### What needs to be done:
Exact retyping of the data: please keep every word and drop each picture.

### Recorded information:
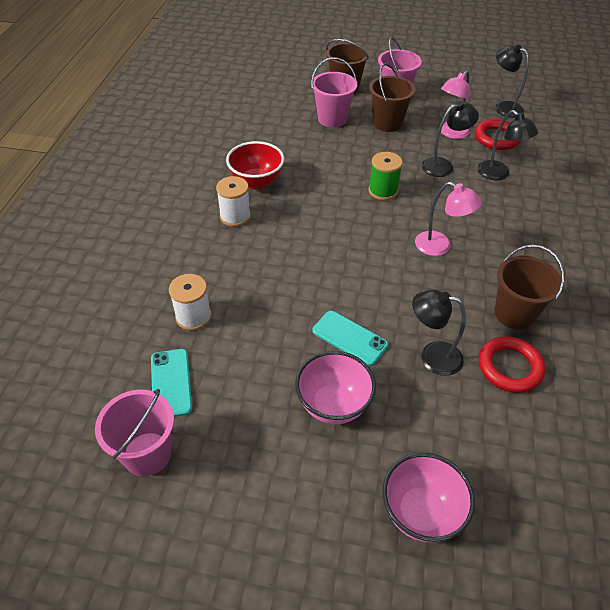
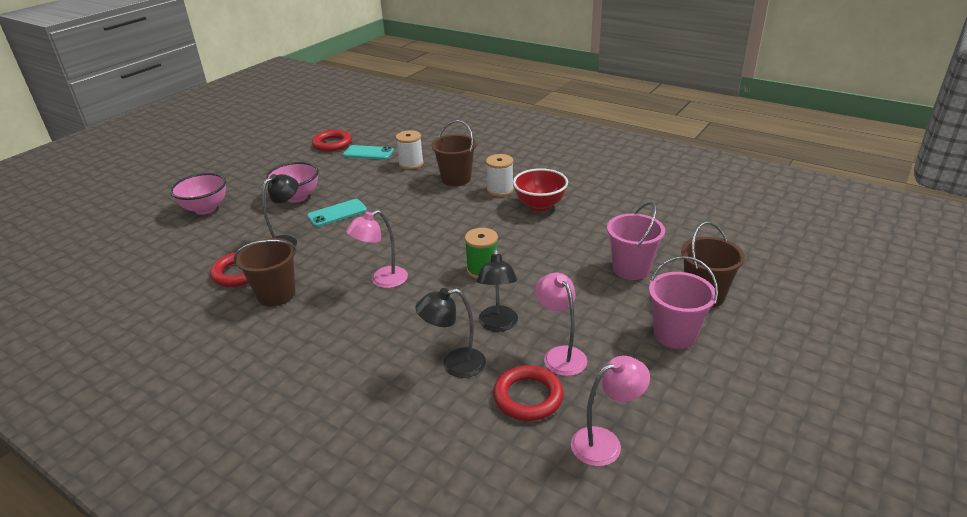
camera: 115 degrees right, 15 degrees down
(147, 454) = (332, 144): pink bucket -> red ring
(387, 123) = (606, 308): brown bucket -> brown bucket (456, 179)
(503, 107) = (605, 442): black lamp -> pink lamp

### Task output:
camera: 115 degrees right, 15 degrees down
(147, 454) = (332, 144): pink bucket -> red ring
(387, 123) = (606, 308): brown bucket -> brown bucket (456, 179)
(503, 107) = (605, 442): black lamp -> pink lamp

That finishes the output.